▶ **About this exercise**
Below are some records. Return exactly the lines from the one containing "zanahoria [morado] 283 597 => nothing" through the one containing "cuaderno [blanco] 96", both included, and only those.

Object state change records
◆ ◆ ◆ ◆ ◆

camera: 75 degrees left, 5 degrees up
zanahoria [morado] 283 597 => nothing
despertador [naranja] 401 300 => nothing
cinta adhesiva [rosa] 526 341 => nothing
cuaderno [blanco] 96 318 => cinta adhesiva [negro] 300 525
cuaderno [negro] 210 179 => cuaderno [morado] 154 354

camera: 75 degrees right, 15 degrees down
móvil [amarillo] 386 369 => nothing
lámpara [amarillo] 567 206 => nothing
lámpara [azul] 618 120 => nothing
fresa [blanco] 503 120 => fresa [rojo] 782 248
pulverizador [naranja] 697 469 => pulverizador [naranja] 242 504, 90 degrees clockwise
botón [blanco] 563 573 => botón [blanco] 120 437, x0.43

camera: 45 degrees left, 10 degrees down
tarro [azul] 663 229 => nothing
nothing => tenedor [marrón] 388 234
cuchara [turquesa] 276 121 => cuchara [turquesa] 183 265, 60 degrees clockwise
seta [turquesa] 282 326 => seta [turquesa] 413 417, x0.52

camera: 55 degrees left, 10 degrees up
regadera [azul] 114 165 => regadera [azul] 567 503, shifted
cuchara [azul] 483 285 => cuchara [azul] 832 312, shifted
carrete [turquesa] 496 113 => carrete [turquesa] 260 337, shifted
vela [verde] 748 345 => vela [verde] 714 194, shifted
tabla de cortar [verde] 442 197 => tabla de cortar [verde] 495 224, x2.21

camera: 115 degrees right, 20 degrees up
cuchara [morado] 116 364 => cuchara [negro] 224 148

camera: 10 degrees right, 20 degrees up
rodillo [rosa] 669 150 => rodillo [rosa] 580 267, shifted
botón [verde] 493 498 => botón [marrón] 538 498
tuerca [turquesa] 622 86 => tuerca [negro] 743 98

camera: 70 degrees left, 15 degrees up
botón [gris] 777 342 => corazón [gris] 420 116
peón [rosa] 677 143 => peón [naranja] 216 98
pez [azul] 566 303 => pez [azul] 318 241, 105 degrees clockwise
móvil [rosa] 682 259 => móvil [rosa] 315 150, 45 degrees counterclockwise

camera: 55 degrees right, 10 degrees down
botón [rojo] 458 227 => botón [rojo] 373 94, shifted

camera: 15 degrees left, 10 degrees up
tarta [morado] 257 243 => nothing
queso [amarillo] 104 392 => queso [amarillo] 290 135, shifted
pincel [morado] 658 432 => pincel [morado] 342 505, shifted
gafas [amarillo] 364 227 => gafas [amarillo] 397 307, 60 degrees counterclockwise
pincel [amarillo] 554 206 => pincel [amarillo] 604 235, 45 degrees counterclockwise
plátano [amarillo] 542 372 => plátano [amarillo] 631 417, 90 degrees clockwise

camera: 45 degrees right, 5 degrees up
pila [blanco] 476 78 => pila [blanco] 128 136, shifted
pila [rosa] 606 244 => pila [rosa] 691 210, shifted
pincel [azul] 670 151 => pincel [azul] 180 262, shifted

◆ ◆ ◆ ◆ ◆

▶ **Answer to this task**
zanahoria [morado] 283 597 => nothing
despertador [naranja] 401 300 => nothing
cinta adhesiva [rosa] 526 341 => nothing
cuaderno [blanco] 96 318 => cinta adhesiva [negro] 300 525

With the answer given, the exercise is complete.